▸ Goal of the exercise
Each record that follows should be reproduced in full, character for character.

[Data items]
:::
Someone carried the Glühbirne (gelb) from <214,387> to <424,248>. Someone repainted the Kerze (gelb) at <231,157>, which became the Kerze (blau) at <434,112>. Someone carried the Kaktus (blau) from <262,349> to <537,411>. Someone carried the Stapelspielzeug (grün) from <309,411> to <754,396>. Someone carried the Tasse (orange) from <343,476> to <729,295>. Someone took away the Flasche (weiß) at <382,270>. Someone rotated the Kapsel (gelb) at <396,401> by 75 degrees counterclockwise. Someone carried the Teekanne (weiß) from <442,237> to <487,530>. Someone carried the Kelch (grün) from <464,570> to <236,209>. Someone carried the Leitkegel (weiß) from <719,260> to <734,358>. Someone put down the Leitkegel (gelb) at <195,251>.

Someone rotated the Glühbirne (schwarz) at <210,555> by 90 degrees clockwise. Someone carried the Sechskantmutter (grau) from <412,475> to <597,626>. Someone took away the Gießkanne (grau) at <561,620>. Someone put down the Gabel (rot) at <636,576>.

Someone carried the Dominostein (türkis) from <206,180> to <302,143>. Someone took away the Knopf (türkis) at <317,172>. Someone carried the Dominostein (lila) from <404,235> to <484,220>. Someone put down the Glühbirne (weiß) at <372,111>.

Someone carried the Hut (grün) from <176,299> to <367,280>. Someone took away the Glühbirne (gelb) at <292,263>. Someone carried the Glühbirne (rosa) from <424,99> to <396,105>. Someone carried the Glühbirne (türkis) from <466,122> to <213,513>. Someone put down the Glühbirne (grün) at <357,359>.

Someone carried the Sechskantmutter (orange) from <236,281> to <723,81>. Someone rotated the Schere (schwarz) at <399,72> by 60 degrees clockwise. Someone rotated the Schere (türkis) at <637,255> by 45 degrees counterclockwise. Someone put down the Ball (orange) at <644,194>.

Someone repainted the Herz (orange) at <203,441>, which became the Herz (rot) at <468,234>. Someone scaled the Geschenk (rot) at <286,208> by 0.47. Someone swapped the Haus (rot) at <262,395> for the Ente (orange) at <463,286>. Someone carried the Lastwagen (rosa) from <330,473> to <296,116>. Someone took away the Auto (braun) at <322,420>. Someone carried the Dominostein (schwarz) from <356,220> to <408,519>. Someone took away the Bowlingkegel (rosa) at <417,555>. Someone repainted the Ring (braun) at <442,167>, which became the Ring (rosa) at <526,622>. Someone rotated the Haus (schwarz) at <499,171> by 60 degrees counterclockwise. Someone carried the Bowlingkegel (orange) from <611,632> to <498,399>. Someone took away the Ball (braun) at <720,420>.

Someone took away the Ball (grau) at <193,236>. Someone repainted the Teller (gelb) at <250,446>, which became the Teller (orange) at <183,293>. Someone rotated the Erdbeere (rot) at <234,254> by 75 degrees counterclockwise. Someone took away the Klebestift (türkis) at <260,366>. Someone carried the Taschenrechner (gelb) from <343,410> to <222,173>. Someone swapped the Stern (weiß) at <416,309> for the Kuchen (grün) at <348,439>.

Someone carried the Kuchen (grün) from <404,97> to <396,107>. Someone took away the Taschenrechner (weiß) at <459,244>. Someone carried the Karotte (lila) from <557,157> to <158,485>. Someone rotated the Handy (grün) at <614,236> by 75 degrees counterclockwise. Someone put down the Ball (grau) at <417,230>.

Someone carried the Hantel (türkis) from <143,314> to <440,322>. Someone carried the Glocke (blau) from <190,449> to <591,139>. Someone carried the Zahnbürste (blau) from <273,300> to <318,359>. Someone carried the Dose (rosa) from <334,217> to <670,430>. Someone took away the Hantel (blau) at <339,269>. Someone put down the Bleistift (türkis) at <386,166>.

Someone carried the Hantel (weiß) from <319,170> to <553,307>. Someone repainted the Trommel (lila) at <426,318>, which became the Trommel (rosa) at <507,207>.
:::
▸ Expected answer
Someone carried the Glühbirne (gelb) from <214,387> to <424,248>. Someone repainted the Kerze (gelb) at <231,157>, which became the Kerze (blau) at <434,112>. Someone carried the Kaktus (blau) from <262,349> to <537,411>. Someone carried the Stapelspielzeug (grün) from <309,411> to <754,396>. Someone carried the Tasse (orange) from <343,476> to <729,295>. Someone took away the Flasche (weiß) at <382,270>. Someone rotated the Kapsel (gelb) at <396,401> by 75 degrees counterclockwise. Someone carried the Teekanne (weiß) from <442,237> to <487,530>. Someone carried the Kelch (grün) from <464,570> to <236,209>. Someone carried the Leitkegel (weiß) from <719,260> to <734,358>. Someone put down the Leitkegel (gelb) at <195,251>.

Someone rotated the Glühbirne (schwarz) at <210,555> by 90 degrees clockwise. Someone carried the Sechskantmutter (grau) from <412,475> to <597,626>. Someone took away the Gießkanne (grau) at <561,620>. Someone put down the Gabel (rot) at <636,576>.

Someone carried the Dominostein (türkis) from <206,180> to <302,143>. Someone took away the Knopf (türkis) at <317,172>. Someone carried the Dominostein (lila) from <404,235> to <484,220>. Someone put down the Glühbirne (weiß) at <372,111>.

Someone carried the Hut (grün) from <176,299> to <367,280>. Someone took away the Glühbirne (gelb) at <292,263>. Someone carried the Glühbirne (rosa) from <424,99> to <396,105>. Someone carried the Glühbirne (türkis) from <466,122> to <213,513>. Someone put down the Glühbirne (grün) at <357,359>.

Someone carried the Sechskantmutter (orange) from <236,281> to <723,81>. Someone rotated the Schere (schwarz) at <399,72> by 60 degrees clockwise. Someone rotated the Schere (türkis) at <637,255> by 45 degrees counterclockwise. Someone put down the Ball (orange) at <644,194>.

Someone repainted the Herz (orange) at <203,441>, which became the Herz (rot) at <468,234>. Someone scaled the Geschenk (rot) at <286,208> by 0.47. Someone swapped the Haus (rot) at <262,395> for the Ente (orange) at <463,286>. Someone carried the Lastwagen (rosa) from <330,473> to <296,116>. Someone took away the Auto (braun) at <322,420>. Someone carried the Dominostein (schwarz) from <356,220> to <408,519>. Someone took away the Bowlingkegel (rosa) at <417,555>. Someone repainted the Ring (braun) at <442,167>, which became the Ring (rosa) at <526,622>. Someone rotated the Haus (schwarz) at <499,171> by 60 degrees counterclockwise. Someone carried the Bowlingkegel (orange) from <611,632> to <498,399>. Someone took away the Ball (braun) at <720,420>.

Someone took away the Ball (grau) at <193,236>. Someone repainted the Teller (gelb) at <250,446>, which became the Teller (orange) at <183,293>. Someone rotated the Erdbeere (rot) at <234,254> by 75 degrees counterclockwise. Someone took away the Klebestift (türkis) at <260,366>. Someone carried the Taschenrechner (gelb) from <343,410> to <222,173>. Someone swapped the Stern (weiß) at <416,309> for the Kuchen (grün) at <348,439>.

Someone carried the Kuchen (grün) from <404,97> to <396,107>. Someone took away the Taschenrechner (weiß) at <459,244>. Someone carried the Karotte (lila) from <557,157> to <158,485>. Someone rotated the Handy (grün) at <614,236> by 75 degrees counterclockwise. Someone put down the Ball (grau) at <417,230>.

Someone carried the Hantel (türkis) from <143,314> to <440,322>. Someone carried the Glocke (blau) from <190,449> to <591,139>. Someone carried the Zahnbürste (blau) from <273,300> to <318,359>. Someone carried the Dose (rosa) from <334,217> to <670,430>. Someone took away the Hantel (blau) at <339,269>. Someone put down the Bleistift (türkis) at <386,166>.

Someone carried the Hantel (weiß) from <319,170> to <553,307>. Someone repainted the Trommel (lila) at <426,318>, which became the Trommel (rosa) at <507,207>.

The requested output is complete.